» Exercise goal: Your result should be every line of the records below that contains the word "none".

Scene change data
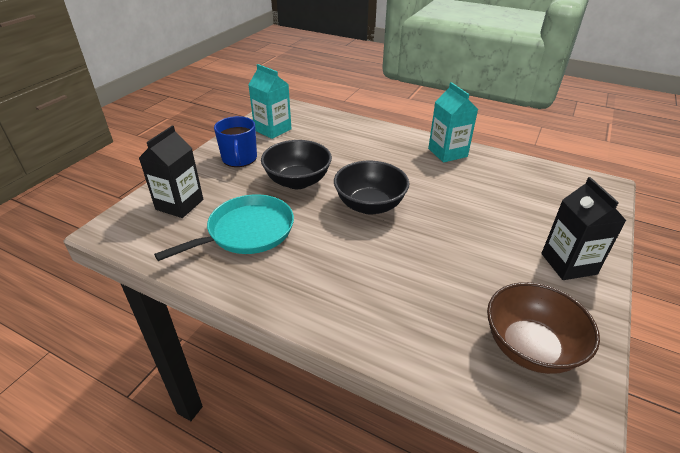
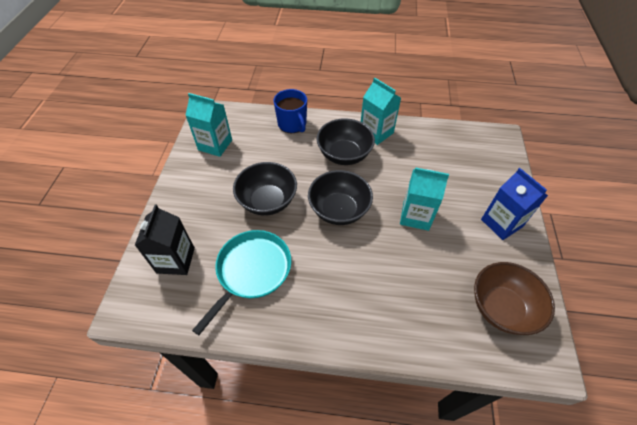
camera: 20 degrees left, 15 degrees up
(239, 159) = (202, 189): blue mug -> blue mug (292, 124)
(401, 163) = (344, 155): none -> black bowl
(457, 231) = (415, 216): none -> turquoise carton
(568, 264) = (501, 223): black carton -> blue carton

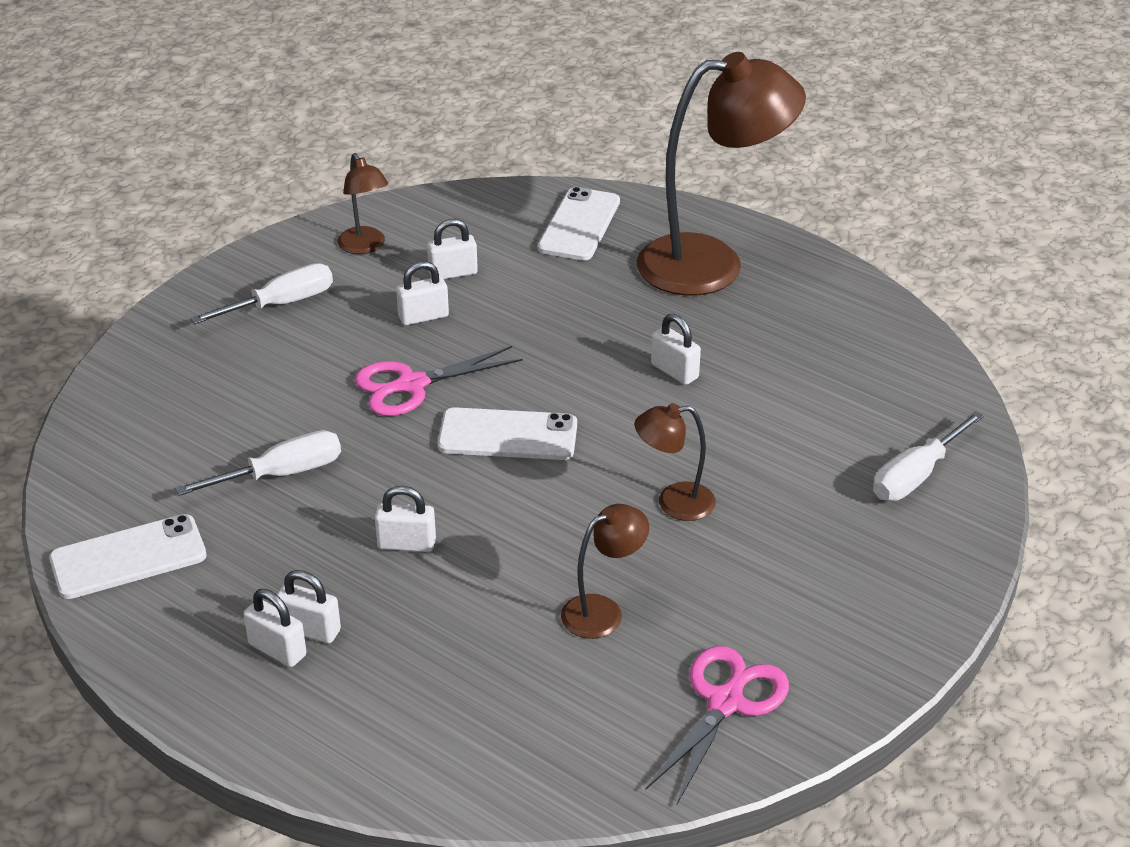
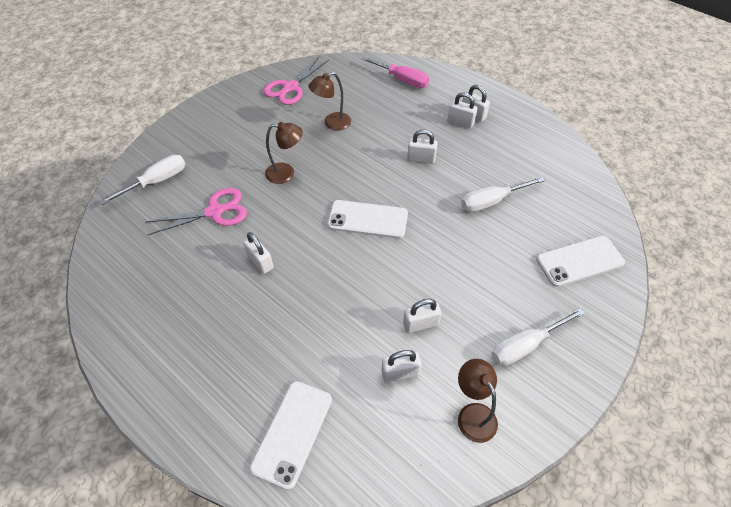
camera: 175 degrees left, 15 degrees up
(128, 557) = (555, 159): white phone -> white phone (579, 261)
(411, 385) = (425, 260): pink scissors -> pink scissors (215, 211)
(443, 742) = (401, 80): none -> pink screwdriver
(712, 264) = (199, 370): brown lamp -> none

--

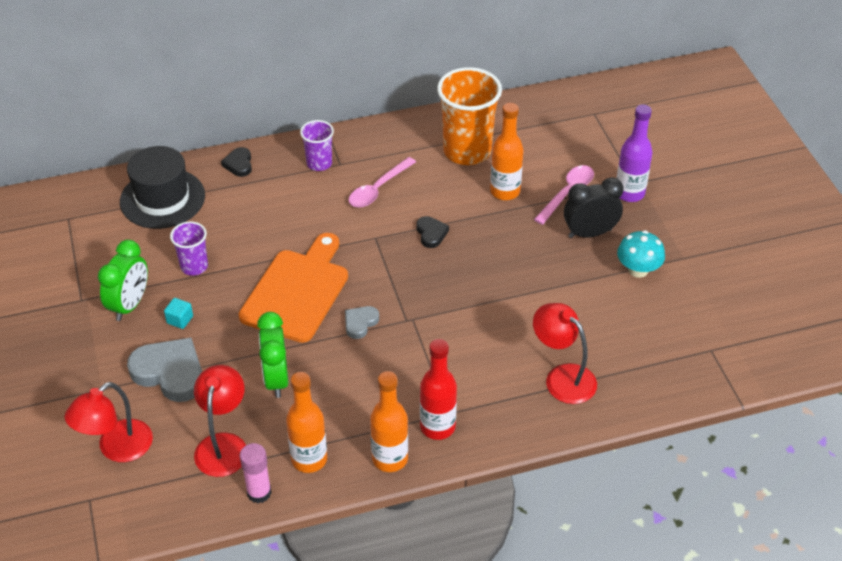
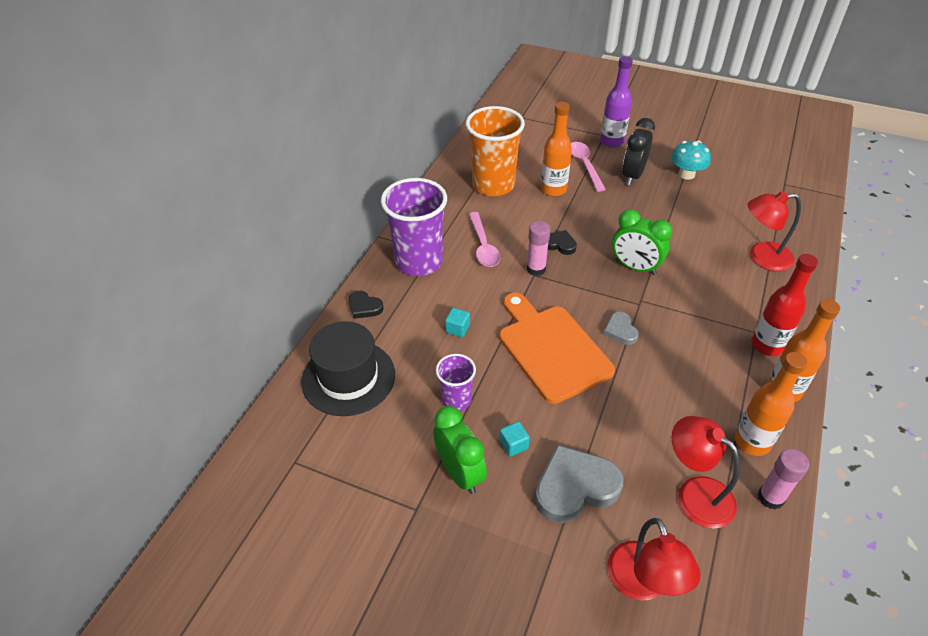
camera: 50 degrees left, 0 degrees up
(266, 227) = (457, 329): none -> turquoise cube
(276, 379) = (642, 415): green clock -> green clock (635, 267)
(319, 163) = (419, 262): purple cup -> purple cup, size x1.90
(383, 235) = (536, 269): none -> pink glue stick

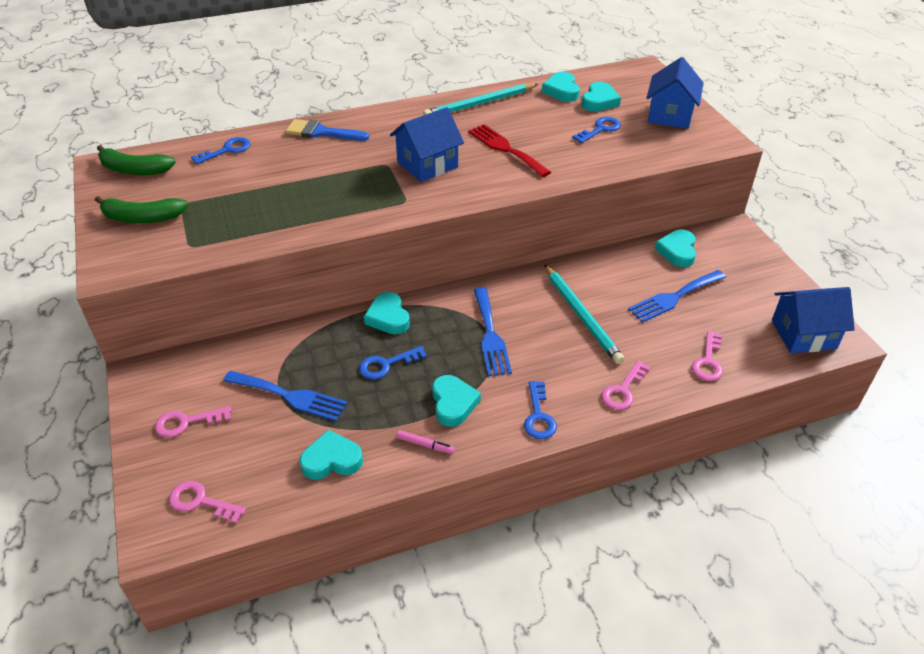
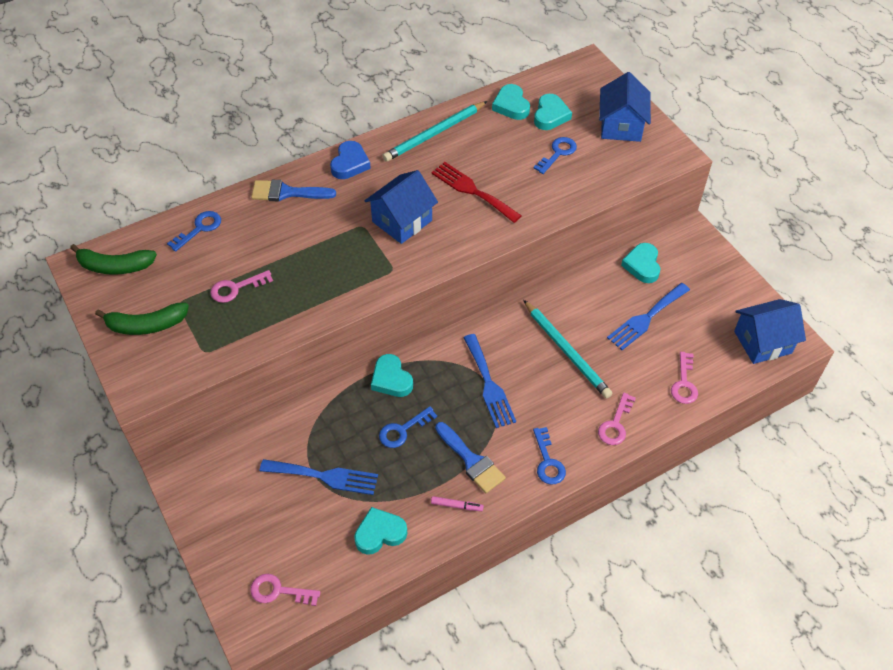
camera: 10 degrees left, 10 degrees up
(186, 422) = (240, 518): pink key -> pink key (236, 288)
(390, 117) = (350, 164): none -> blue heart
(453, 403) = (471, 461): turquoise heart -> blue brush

...

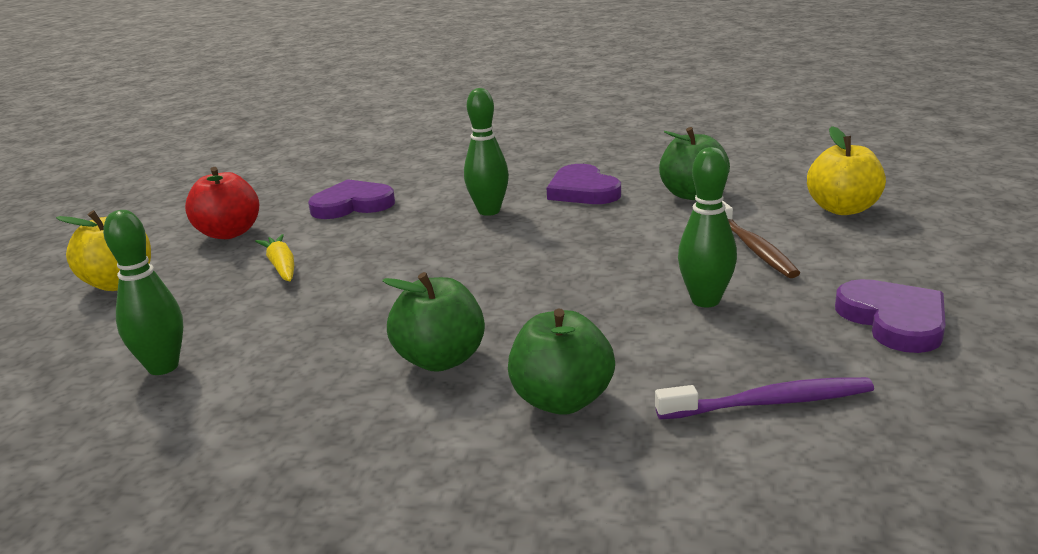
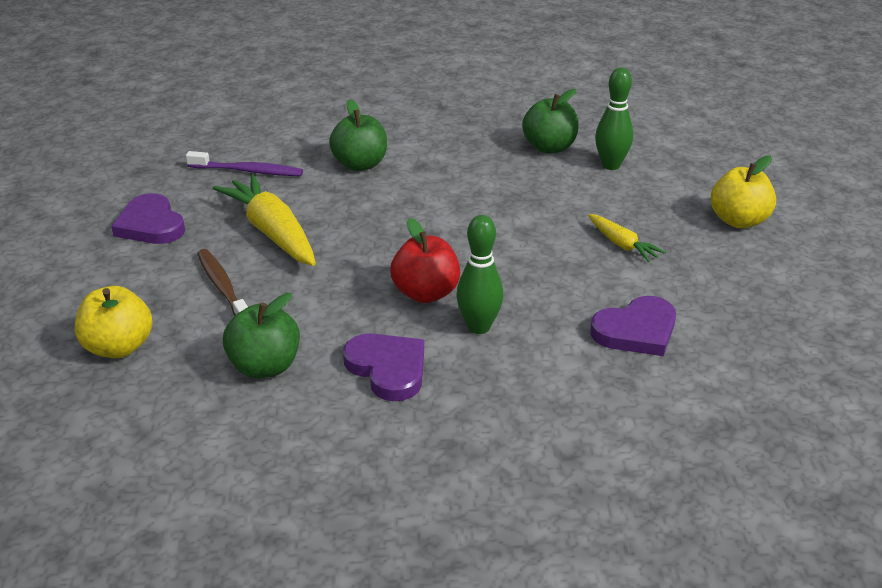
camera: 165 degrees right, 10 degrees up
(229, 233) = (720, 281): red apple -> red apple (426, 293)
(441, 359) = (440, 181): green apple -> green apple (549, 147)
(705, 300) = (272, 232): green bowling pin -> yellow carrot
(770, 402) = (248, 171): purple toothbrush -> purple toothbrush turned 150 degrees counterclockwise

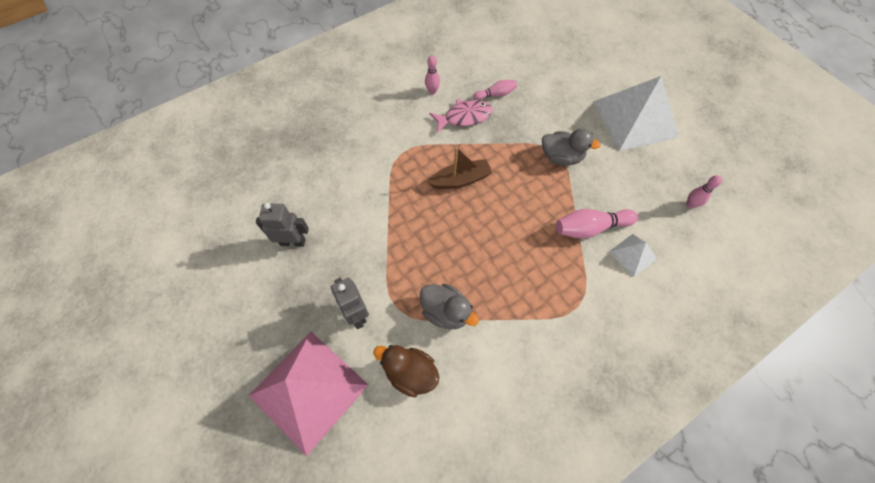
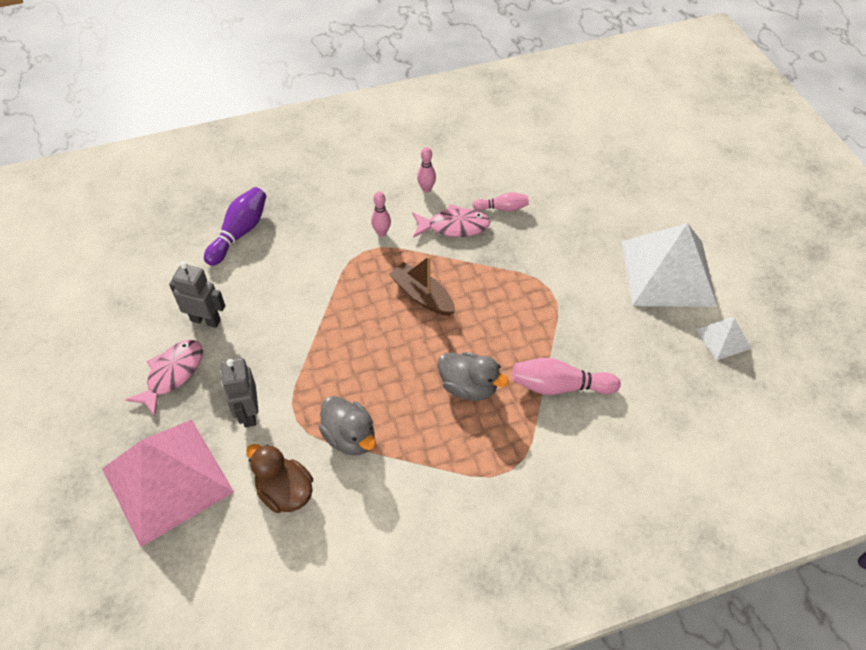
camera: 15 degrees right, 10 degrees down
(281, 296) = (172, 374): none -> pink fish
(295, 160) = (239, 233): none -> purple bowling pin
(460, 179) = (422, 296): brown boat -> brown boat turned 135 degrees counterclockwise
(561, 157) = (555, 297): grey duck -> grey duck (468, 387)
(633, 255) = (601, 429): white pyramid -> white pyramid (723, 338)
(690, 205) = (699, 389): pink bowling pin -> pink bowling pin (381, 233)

» Answer area:
(401, 163) = (344, 155): none -> black bowl
(457, 231) = (415, 216): none -> turquoise carton
(443, 742) = (401, 80): none -> pink screwdriver
(712, 264) = (199, 370): brown lamp -> none
(266, 227) = (457, 329): none -> turquoise cube
(383, 235) = (536, 269): none -> pink glue stick
(390, 117) = (350, 164): none -> blue heart
(281, 296) = (172, 374): none -> pink fish
(295, 160) = (239, 233): none -> purple bowling pin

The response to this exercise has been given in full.